> WORK ORDER
Set down, exactly as written, every line from the one containing "U9 pin in+: SIG19 -> U6/out" through the end of the listing.

..........

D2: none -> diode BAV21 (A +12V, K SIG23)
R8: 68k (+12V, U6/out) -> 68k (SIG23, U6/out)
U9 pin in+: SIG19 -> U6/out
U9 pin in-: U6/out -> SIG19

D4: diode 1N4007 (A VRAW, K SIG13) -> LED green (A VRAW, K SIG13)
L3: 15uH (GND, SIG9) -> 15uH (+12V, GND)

..........

> EXERCISE RESULT
U9 pin in+: SIG19 -> U6/out
U9 pin in-: U6/out -> SIG19

D4: diode 1N4007 (A VRAW, K SIG13) -> LED green (A VRAW, K SIG13)
L3: 15uH (GND, SIG9) -> 15uH (+12V, GND)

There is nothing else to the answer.